Extracted data entries:
========================

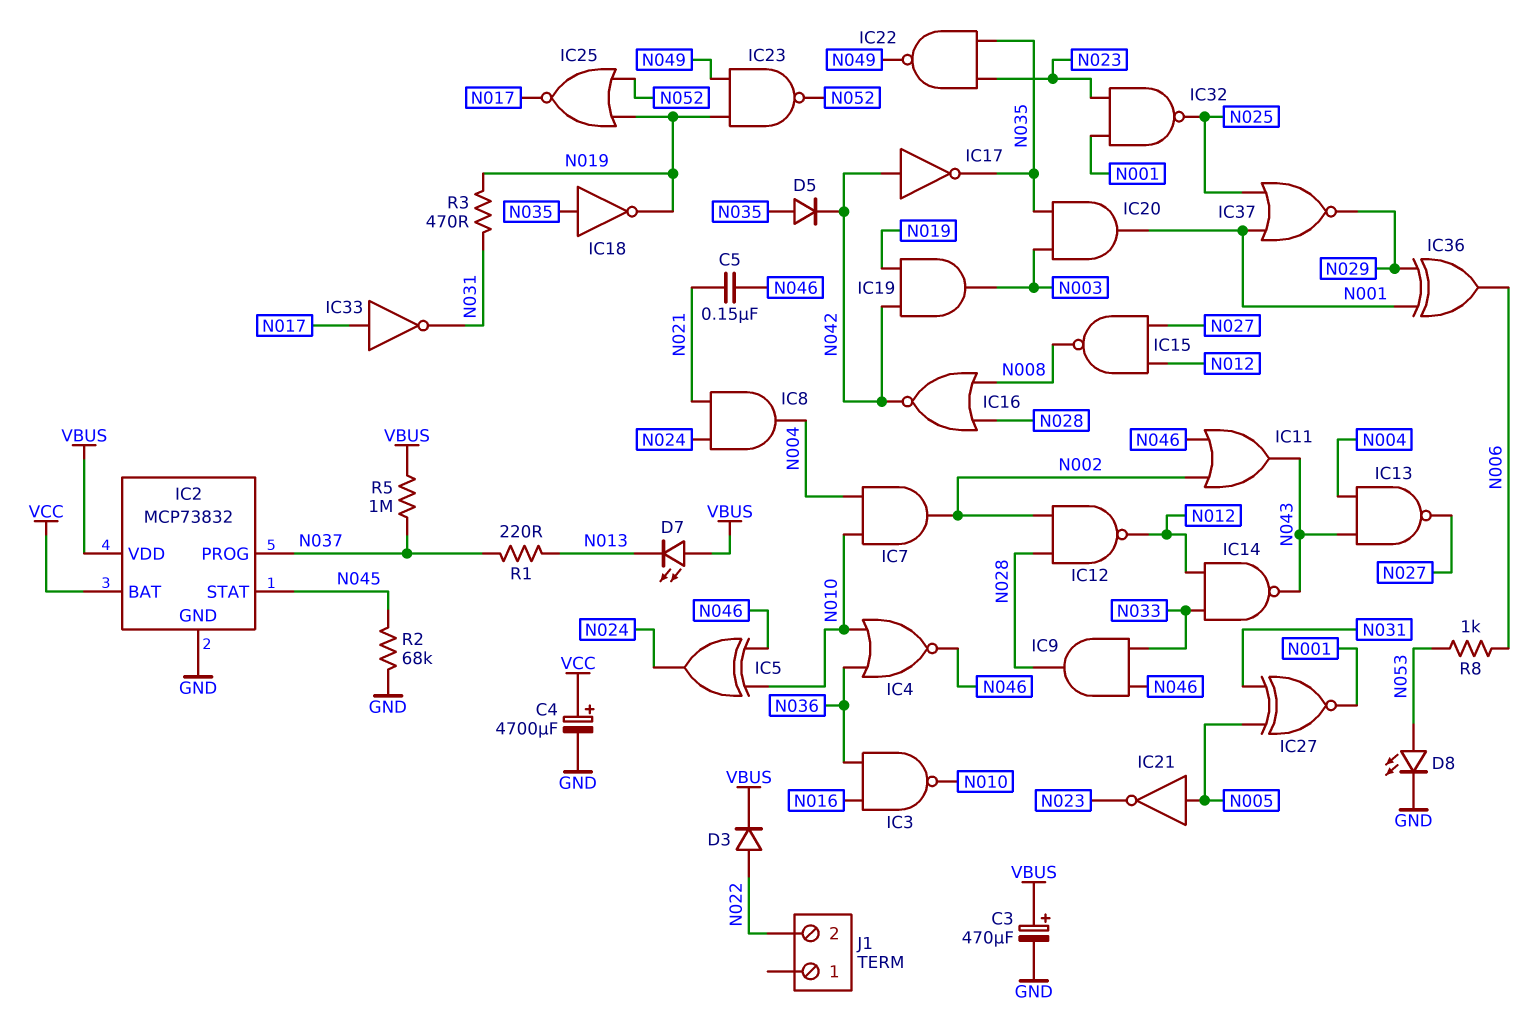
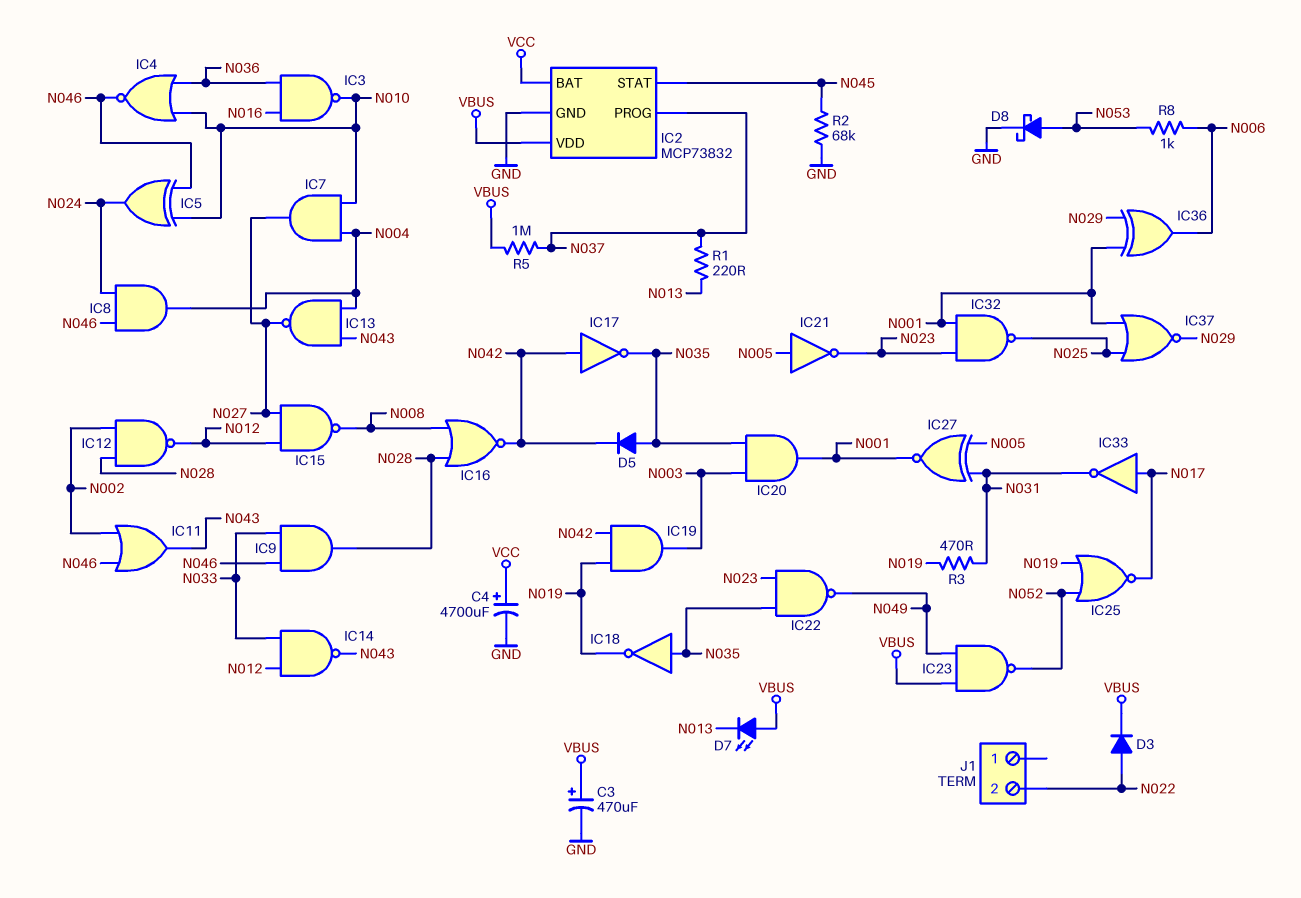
C5: 150nF (N021, N046) -> none
D8: LED (A N053, K GND) -> schottky (A N053, K GND)
IC7: AND (in N004, in N010, out N002) -> AND (in N004, in N010, out N027)
IC8: AND (in N021, in N024, out N004) -> AND (in N024, in N046, out N004)
IC23: NAND (in N019, in N049, out N052) -> NAND (in N049, in VBUS, out N052)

========================

Repeat every entry exactly, but leave out the pictures.

C5: 150nF (N021, N046) -> none
D8: LED (A N053, K GND) -> schottky (A N053, K GND)
IC7: AND (in N004, in N010, out N002) -> AND (in N004, in N010, out N027)
IC8: AND (in N021, in N024, out N004) -> AND (in N024, in N046, out N004)
IC23: NAND (in N019, in N049, out N052) -> NAND (in N049, in VBUS, out N052)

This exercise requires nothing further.